Where an image appears in the data, omit it and reproduce the rest exactly.

Data extract —
..........

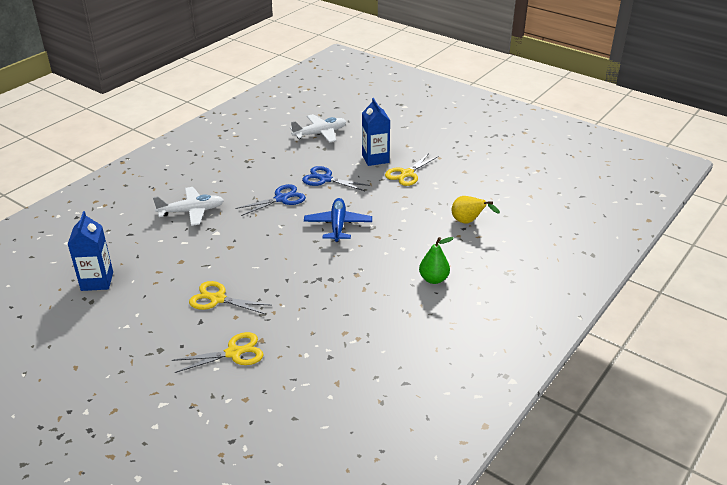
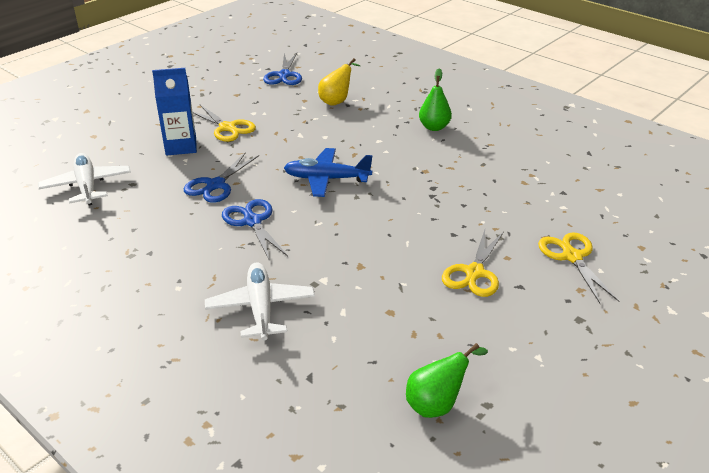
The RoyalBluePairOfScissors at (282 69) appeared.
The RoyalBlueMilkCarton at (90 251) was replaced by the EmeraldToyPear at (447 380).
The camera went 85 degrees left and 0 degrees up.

..........

Completed exercise —
The RoyalBluePairOfScissors at (282 69) appeared.
The RoyalBlueMilkCarton at (90 251) was replaced by the EmeraldToyPear at (447 380).
The camera went 85 degrees left and 0 degrees up.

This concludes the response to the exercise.